┌─ RECORD EXCERPTS

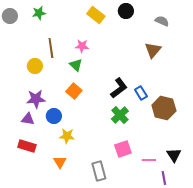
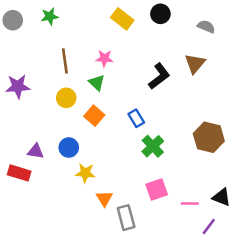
yellow circle: (35, 66) -> (66, 98), moved
black L-shape: (119, 88) -> (159, 76), moved
blue rectangle: (141, 93) -> (136, 118), moved
purple star: (36, 99) -> (18, 86), moved
red rectangle: (27, 146) -> (19, 173), moved
black triangle: (174, 155) -> (222, 197), turned -35
orange triangle: (60, 162) -> (104, 198), moved
purple line: (164, 178) -> (209, 226), turned 48

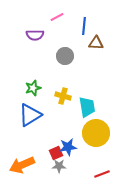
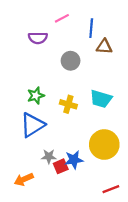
cyan trapezoid: (87, 107) -> (101, 99), moved, turned 115
orange arrow: (22, 165) -> (24, 179), size x0.7
gray star: (59, 166) -> (49, 156), moved

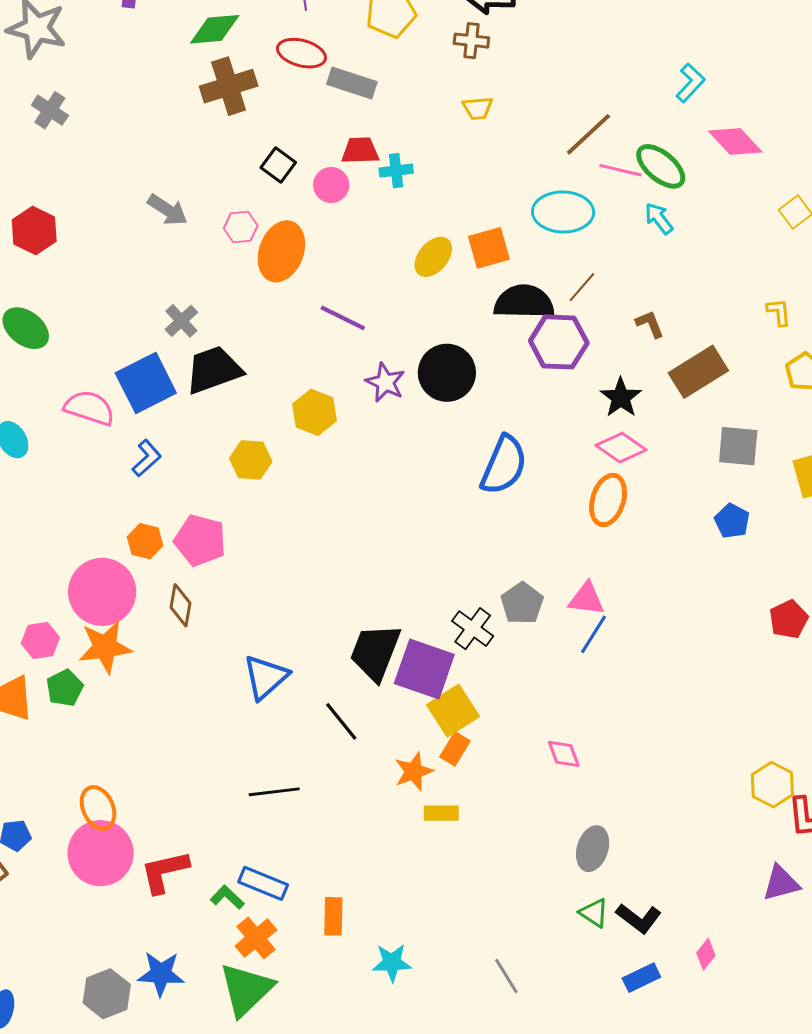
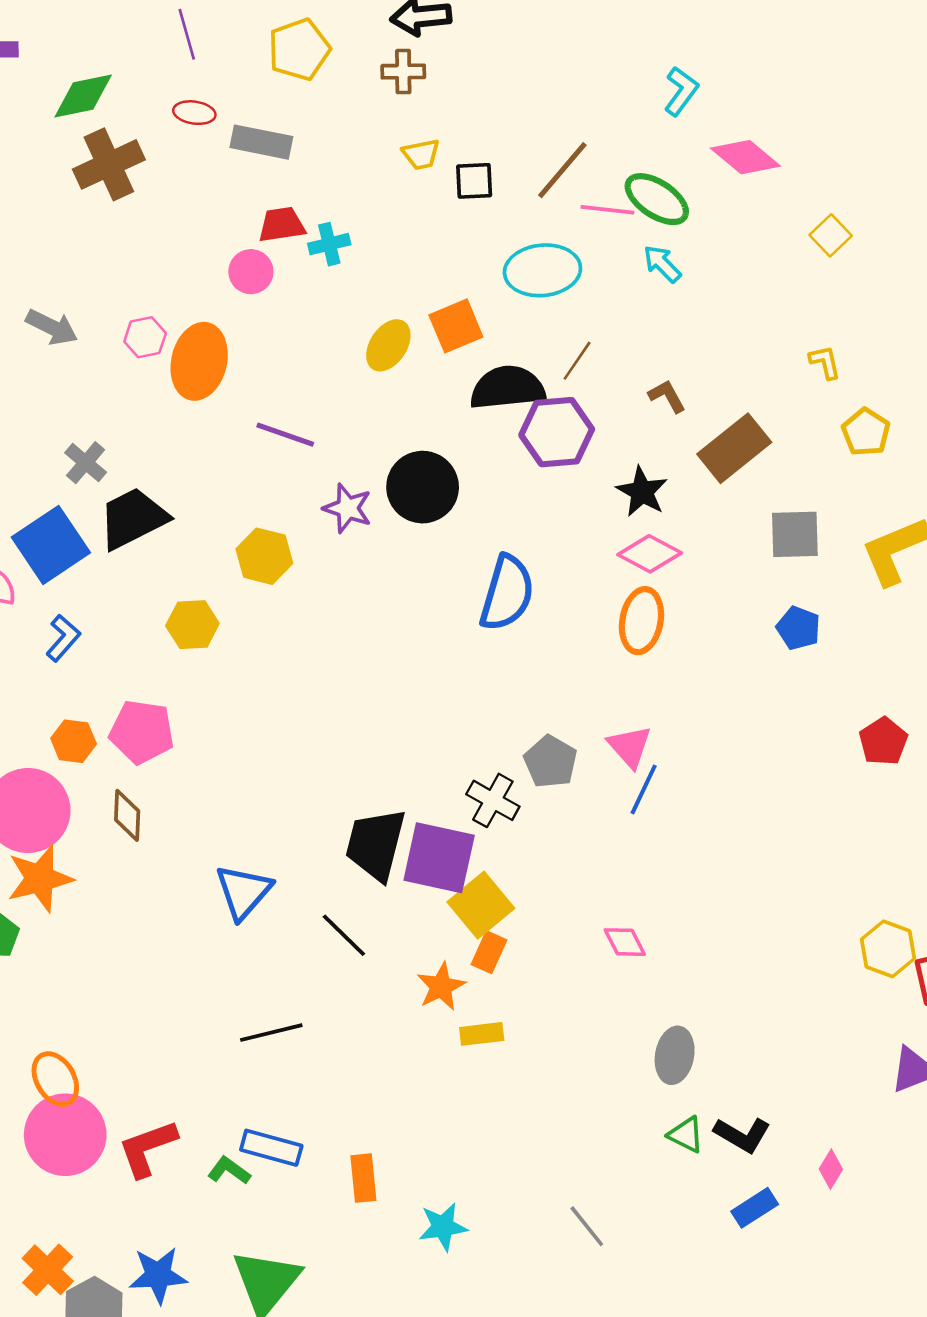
red ellipse: (302, 53) -> (194, 113), size x0.7
black square: (278, 165) -> (474, 181), moved, turned -32
pink triangle: (586, 599) -> (630, 747), turned 48
orange cross: (256, 938) -> (48, 1270), moved

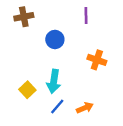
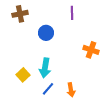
orange cross: (97, 60) -> (91, 50), moved
orange arrow: (85, 108) -> (71, 90), turned 104

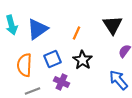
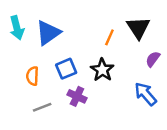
orange line: (76, 33) -> (109, 37), moved
orange semicircle: (24, 65) -> (32, 76), size x0.7

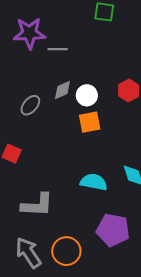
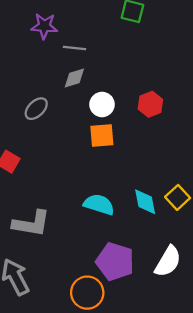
purple star: (29, 33) -> (44, 26), size x0.7
gray diamond: (62, 90) -> (74, 78), moved
orange circle: (66, 251) -> (87, 293), moved

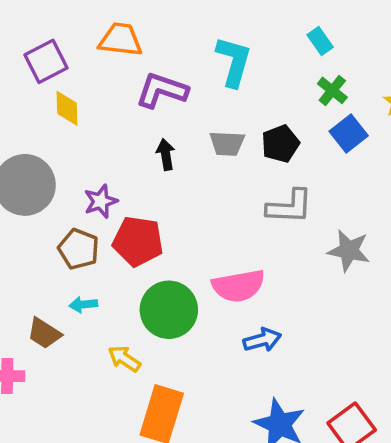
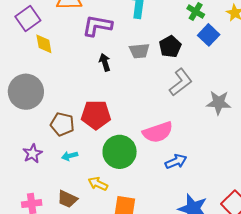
purple star: (101, 201) -> (32, 153), moved
gray L-shape: (290, 207) -> (181, 82), turned -32
brown trapezoid: (44, 333) -> (67, 199), moved

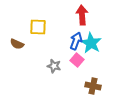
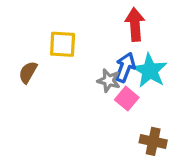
brown semicircle: (17, 44) -> (28, 72), turned 96
gray star: (54, 66) -> (109, 80), moved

└─

Give again, word for word, every line from the top of the data through the line with "gray L-shape: (290, 207)", both ends included, and exclude the pictures.

RESPONSE BOX>
yellow circle: (35, 66) -> (66, 98), moved
black L-shape: (119, 88) -> (159, 76), moved
blue rectangle: (141, 93) -> (136, 118), moved
purple star: (36, 99) -> (18, 86), moved
red rectangle: (27, 146) -> (19, 173), moved
black triangle: (174, 155) -> (222, 197), turned -35
orange triangle: (60, 162) -> (104, 198), moved
purple line: (164, 178) -> (209, 226), turned 48

cyan trapezoid: (87, 107) -> (101, 99), moved, turned 115
orange arrow: (22, 165) -> (24, 179), size x0.7
gray star: (59, 166) -> (49, 156), moved

red ellipse: (302, 53) -> (194, 113), size x0.7
black square: (278, 165) -> (474, 181), moved, turned -32
pink triangle: (586, 599) -> (630, 747), turned 48
orange cross: (256, 938) -> (48, 1270), moved

orange cross: (97, 60) -> (91, 50), moved
orange arrow: (85, 108) -> (71, 90), turned 104

orange line: (76, 33) -> (109, 37), moved
orange semicircle: (24, 65) -> (32, 76), size x0.7

purple star: (29, 33) -> (44, 26), size x0.7
gray diamond: (62, 90) -> (74, 78), moved
orange circle: (66, 251) -> (87, 293), moved

purple star: (101, 201) -> (32, 153), moved
gray L-shape: (290, 207) -> (181, 82), turned -32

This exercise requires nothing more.